----- Data extract
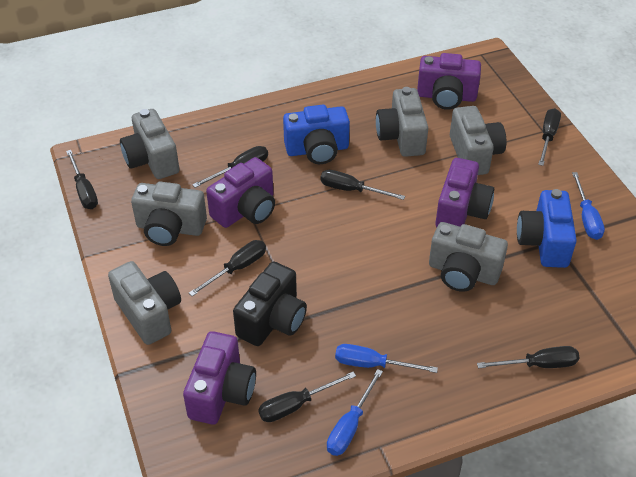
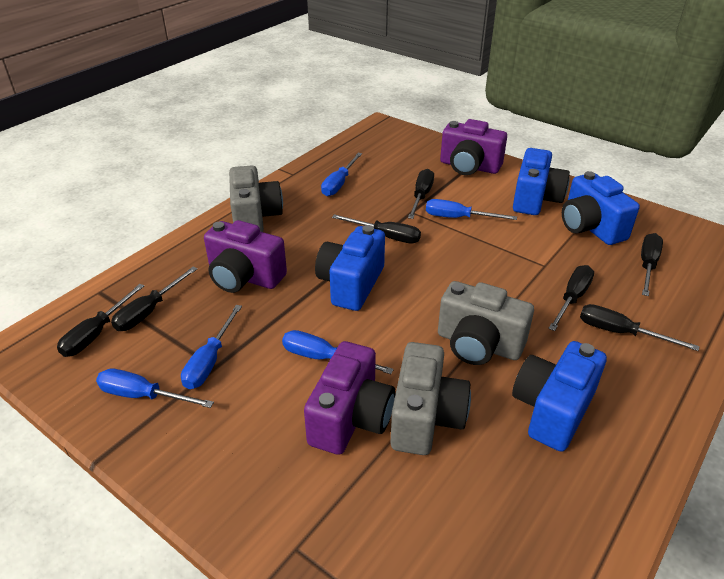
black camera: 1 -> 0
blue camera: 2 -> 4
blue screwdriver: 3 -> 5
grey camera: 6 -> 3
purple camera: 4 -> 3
----------
----- Data extract
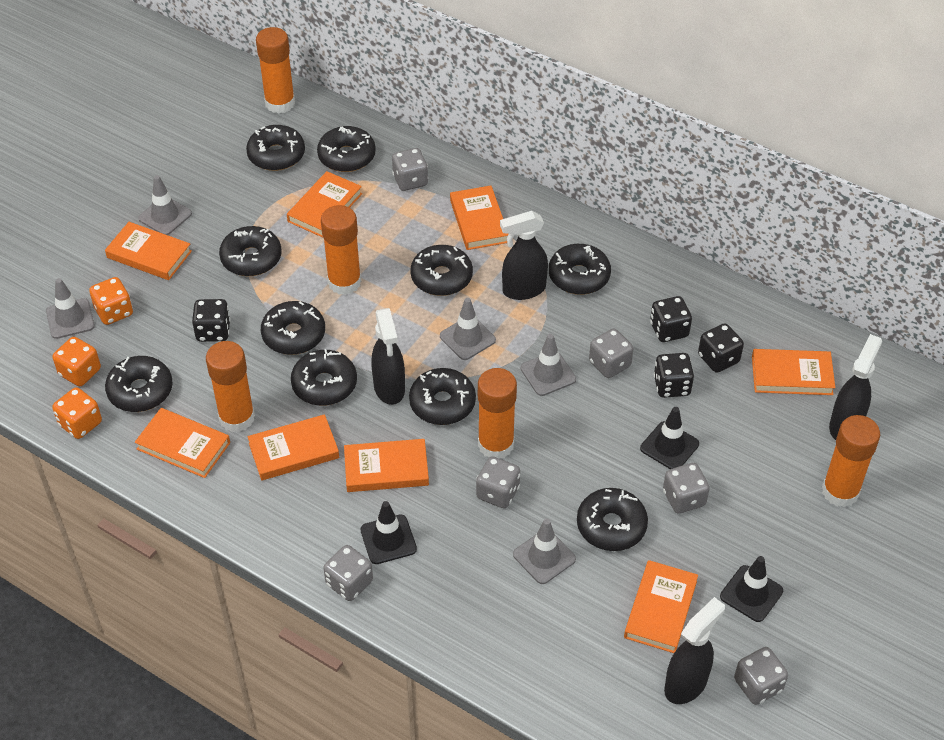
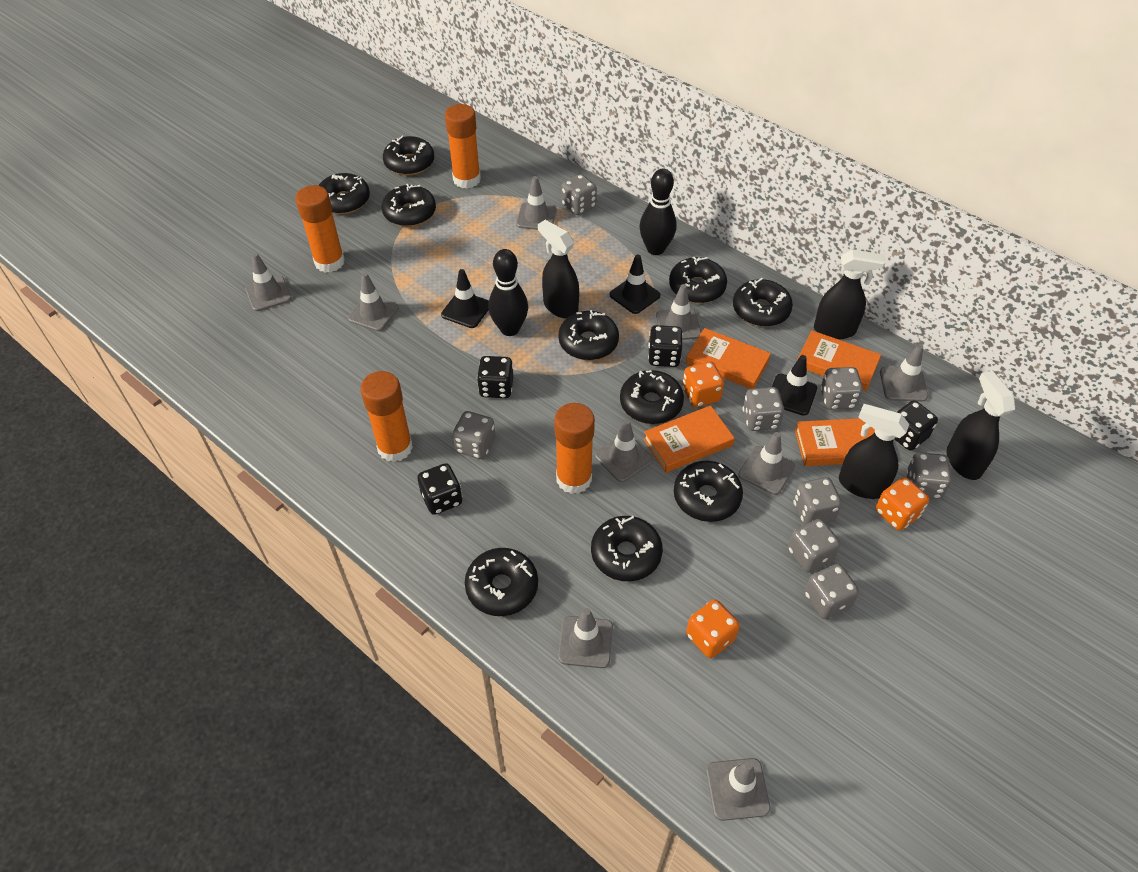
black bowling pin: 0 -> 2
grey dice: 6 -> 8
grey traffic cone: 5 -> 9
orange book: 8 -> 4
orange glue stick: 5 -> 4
----------
» **What this task involves**
Give back exactly the lines above starting at the line where "black camera: 1 -> 0" appears and ending at the line where "purple camera: 4 -> 3" appears, both included, with no other lines.

» **Response box**
black camera: 1 -> 0
blue camera: 2 -> 4
blue screwdriver: 3 -> 5
grey camera: 6 -> 3
purple camera: 4 -> 3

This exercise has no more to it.